══ Provided data ══
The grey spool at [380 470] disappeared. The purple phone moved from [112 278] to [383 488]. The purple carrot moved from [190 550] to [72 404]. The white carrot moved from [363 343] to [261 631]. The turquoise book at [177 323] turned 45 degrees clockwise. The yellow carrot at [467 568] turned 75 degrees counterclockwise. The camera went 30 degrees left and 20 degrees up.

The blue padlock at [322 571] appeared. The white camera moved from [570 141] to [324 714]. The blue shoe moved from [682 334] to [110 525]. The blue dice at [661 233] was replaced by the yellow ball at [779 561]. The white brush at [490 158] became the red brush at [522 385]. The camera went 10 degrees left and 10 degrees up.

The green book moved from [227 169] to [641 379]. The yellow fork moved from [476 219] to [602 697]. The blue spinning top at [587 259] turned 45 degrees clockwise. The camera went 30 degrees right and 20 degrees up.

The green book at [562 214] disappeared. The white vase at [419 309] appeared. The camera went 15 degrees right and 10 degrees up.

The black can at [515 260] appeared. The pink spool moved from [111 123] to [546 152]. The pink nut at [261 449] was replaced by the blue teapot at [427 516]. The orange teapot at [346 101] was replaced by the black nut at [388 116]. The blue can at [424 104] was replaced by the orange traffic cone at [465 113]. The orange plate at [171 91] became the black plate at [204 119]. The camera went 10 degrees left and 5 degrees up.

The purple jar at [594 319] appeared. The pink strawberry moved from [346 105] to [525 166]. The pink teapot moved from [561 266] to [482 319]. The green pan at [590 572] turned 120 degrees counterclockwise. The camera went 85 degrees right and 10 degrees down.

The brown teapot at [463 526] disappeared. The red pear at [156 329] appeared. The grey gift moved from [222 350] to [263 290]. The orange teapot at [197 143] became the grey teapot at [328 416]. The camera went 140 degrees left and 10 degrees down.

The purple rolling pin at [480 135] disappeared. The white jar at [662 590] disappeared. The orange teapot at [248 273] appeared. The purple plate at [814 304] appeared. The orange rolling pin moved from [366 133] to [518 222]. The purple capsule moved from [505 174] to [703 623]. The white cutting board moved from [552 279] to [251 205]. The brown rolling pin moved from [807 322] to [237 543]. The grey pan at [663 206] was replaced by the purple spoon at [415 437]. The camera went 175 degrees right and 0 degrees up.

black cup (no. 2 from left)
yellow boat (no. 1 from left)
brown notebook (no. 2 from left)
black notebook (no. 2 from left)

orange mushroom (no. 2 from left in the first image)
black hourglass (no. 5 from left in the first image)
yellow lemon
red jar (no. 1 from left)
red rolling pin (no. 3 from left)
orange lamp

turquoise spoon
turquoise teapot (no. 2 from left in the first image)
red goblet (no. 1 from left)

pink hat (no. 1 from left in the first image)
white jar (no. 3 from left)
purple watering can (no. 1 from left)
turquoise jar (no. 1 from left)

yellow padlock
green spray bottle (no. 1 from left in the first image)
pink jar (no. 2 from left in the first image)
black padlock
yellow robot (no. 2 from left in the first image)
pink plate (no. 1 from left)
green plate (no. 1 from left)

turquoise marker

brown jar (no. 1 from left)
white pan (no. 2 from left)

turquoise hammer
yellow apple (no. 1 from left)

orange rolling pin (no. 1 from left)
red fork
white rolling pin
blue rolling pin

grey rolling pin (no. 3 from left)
═══
What is expected: Could you repeat exactly the lines in the listing above from the one with "black cup (no. 2 from left)" down to the one with "brown notebook (no. 2 from left)"? Include both of those lines.

Response to the task:
black cup (no. 2 from left)
yellow boat (no. 1 from left)
brown notebook (no. 2 from left)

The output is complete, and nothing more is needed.